_Aim of the exercise_
Pictures do not belong in the copy. Return all of the entries exactly.

_Data shown_
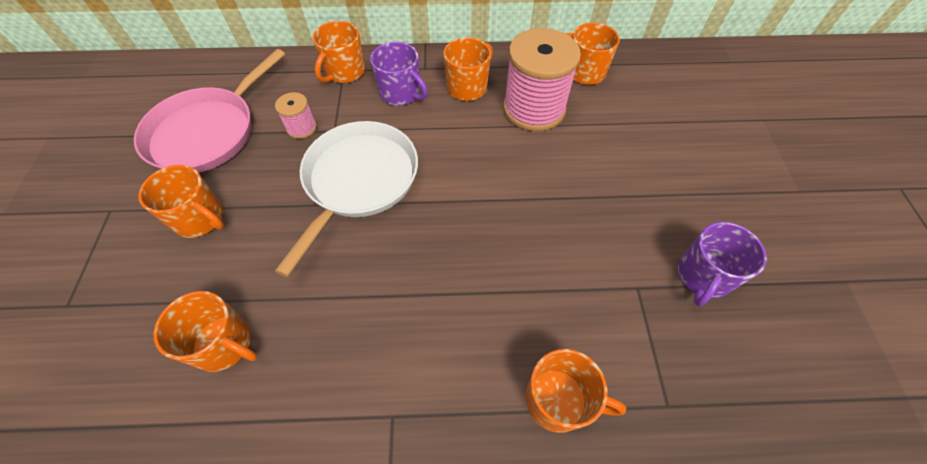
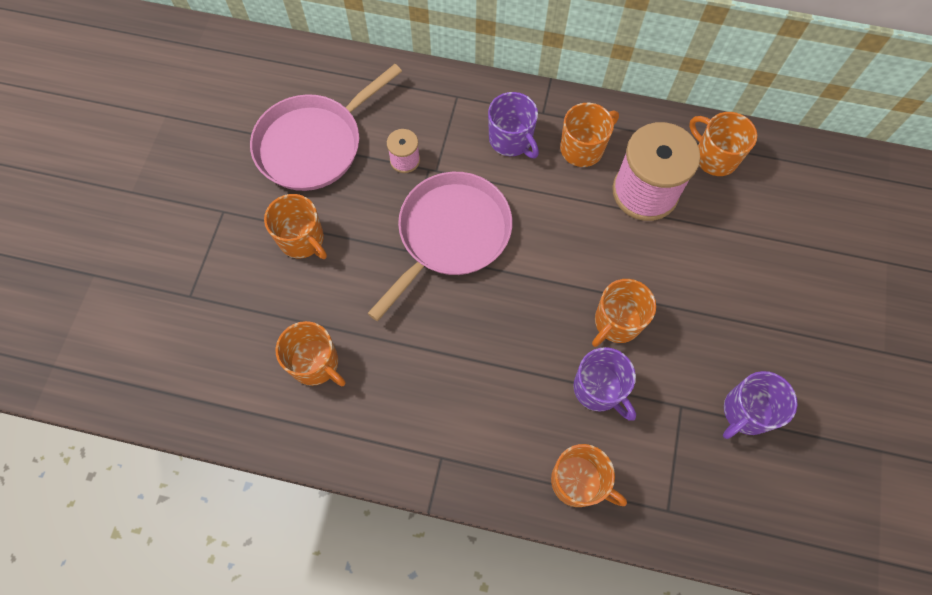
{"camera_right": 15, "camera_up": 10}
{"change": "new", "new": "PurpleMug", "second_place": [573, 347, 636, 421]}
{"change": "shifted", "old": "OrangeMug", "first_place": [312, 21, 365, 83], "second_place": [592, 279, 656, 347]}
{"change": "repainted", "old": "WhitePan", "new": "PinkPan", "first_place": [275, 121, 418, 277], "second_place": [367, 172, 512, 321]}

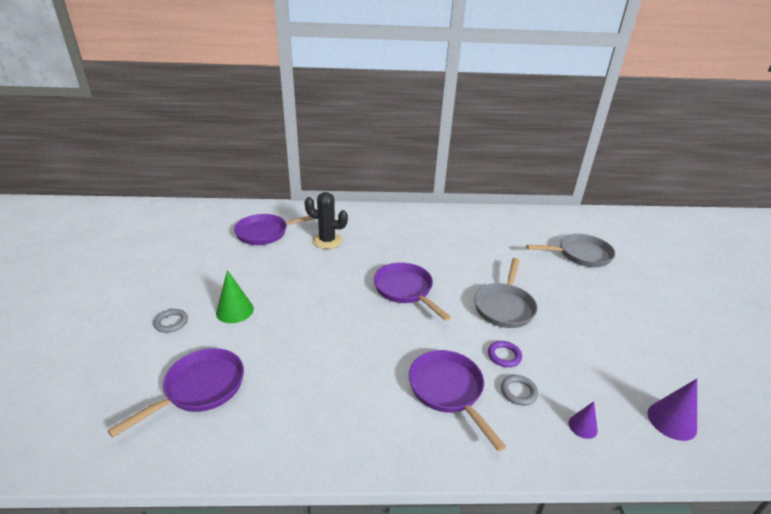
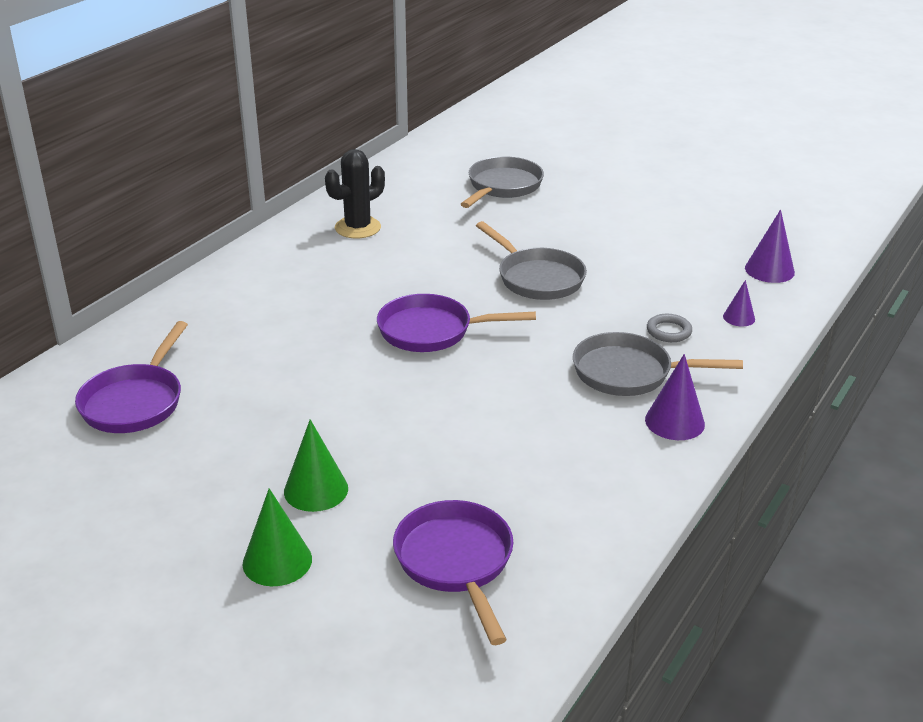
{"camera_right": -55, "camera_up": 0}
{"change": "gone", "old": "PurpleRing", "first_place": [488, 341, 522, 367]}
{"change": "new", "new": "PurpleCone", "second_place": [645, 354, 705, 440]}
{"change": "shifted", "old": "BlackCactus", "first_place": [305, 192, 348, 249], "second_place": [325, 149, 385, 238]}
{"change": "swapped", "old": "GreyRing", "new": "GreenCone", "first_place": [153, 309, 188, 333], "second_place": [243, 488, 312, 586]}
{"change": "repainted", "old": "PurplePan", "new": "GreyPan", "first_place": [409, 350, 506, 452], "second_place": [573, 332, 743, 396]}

_Response below_
{"camera_right": 15, "camera_up": 10}
{"change": "new", "new": "PurpleMug", "second_place": [573, 347, 636, 421]}
{"change": "shifted", "old": "OrangeMug", "first_place": [312, 21, 365, 83], "second_place": [592, 279, 656, 347]}
{"change": "repainted", "old": "WhitePan", "new": "PinkPan", "first_place": [275, 121, 418, 277], "second_place": [367, 172, 512, 321]}

{"camera_right": -55, "camera_up": 0}
{"change": "gone", "old": "PurpleRing", "first_place": [488, 341, 522, 367]}
{"change": "new", "new": "PurpleCone", "second_place": [645, 354, 705, 440]}
{"change": "shifted", "old": "BlackCactus", "first_place": [305, 192, 348, 249], "second_place": [325, 149, 385, 238]}
{"change": "swapped", "old": "GreyRing", "new": "GreenCone", "first_place": [153, 309, 188, 333], "second_place": [243, 488, 312, 586]}
{"change": "repainted", "old": "PurplePan", "new": "GreyPan", "first_place": [409, 350, 506, 452], "second_place": [573, 332, 743, 396]}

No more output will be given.